(Data supplied begins)

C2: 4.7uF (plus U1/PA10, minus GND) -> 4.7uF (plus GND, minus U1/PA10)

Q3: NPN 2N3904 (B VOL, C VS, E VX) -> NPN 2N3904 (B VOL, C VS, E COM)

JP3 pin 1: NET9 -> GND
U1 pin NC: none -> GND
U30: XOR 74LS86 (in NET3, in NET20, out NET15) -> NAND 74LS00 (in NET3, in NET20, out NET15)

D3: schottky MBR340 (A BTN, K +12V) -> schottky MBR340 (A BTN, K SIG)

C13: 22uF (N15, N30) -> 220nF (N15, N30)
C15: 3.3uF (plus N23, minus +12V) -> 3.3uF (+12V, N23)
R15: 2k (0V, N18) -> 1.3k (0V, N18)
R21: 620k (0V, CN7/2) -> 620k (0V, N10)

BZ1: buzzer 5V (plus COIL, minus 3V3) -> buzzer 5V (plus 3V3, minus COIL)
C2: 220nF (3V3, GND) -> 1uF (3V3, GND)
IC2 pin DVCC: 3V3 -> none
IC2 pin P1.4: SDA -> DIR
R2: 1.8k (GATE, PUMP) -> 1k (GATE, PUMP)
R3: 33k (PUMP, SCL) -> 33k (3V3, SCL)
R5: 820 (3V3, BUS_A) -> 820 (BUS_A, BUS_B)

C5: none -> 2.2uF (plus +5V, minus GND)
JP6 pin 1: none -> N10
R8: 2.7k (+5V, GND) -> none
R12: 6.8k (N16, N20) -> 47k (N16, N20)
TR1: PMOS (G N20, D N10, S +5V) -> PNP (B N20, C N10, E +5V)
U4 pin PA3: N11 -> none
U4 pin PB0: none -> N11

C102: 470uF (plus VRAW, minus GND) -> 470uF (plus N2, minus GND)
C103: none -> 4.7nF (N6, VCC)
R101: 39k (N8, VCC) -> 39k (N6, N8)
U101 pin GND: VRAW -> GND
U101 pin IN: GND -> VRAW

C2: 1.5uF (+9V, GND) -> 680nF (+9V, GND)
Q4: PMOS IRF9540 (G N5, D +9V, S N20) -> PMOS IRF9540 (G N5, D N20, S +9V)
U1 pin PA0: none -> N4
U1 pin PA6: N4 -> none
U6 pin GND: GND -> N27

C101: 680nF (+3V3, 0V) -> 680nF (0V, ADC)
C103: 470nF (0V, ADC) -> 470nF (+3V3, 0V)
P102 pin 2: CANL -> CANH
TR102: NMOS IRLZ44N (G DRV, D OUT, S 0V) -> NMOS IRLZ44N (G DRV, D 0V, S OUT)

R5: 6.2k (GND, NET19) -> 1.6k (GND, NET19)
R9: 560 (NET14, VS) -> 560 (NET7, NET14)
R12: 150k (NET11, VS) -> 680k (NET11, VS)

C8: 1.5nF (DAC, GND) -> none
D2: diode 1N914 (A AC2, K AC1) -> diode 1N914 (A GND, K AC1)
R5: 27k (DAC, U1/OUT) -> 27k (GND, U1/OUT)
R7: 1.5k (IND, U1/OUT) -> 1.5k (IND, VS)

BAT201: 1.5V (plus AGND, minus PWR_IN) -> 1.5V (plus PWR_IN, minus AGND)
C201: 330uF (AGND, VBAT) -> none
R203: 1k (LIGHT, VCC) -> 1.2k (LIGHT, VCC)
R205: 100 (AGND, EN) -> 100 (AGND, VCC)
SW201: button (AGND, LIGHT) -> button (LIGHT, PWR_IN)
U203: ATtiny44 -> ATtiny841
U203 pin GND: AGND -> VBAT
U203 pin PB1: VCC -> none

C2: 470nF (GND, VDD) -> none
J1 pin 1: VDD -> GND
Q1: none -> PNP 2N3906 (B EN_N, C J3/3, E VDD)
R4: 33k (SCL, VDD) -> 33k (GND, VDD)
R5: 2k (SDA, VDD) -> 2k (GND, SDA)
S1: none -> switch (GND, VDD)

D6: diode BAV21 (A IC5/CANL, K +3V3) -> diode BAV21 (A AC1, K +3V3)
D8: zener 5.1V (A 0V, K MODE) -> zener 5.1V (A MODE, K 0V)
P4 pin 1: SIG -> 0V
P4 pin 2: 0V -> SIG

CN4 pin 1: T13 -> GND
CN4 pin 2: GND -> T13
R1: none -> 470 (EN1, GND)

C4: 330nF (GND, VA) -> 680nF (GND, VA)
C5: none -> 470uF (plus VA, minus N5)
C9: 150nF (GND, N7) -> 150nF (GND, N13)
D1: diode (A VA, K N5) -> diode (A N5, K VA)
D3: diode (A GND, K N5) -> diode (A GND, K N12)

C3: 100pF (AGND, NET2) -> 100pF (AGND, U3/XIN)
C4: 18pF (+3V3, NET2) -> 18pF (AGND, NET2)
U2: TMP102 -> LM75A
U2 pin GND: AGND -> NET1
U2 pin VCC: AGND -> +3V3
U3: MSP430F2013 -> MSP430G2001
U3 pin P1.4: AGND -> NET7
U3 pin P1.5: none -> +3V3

(Data supplied ends)

Your answer should consist solely of the lines above from the line with "JP6 pin 1: none -> N10" to the line with "R9: 560 (NET14, VS) -> 560 (NET7, NET14)", both included, reproduced exactly.

JP6 pin 1: none -> N10
R8: 2.7k (+5V, GND) -> none
R12: 6.8k (N16, N20) -> 47k (N16, N20)
TR1: PMOS (G N20, D N10, S +5V) -> PNP (B N20, C N10, E +5V)
U4 pin PA3: N11 -> none
U4 pin PB0: none -> N11

C102: 470uF (plus VRAW, minus GND) -> 470uF (plus N2, minus GND)
C103: none -> 4.7nF (N6, VCC)
R101: 39k (N8, VCC) -> 39k (N6, N8)
U101 pin GND: VRAW -> GND
U101 pin IN: GND -> VRAW

C2: 1.5uF (+9V, GND) -> 680nF (+9V, GND)
Q4: PMOS IRF9540 (G N5, D +9V, S N20) -> PMOS IRF9540 (G N5, D N20, S +9V)
U1 pin PA0: none -> N4
U1 pin PA6: N4 -> none
U6 pin GND: GND -> N27

C101: 680nF (+3V3, 0V) -> 680nF (0V, ADC)
C103: 470nF (0V, ADC) -> 470nF (+3V3, 0V)
P102 pin 2: CANL -> CANH
TR102: NMOS IRLZ44N (G DRV, D OUT, S 0V) -> NMOS IRLZ44N (G DRV, D 0V, S OUT)

R5: 6.2k (GND, NET19) -> 1.6k (GND, NET19)
R9: 560 (NET14, VS) -> 560 (NET7, NET14)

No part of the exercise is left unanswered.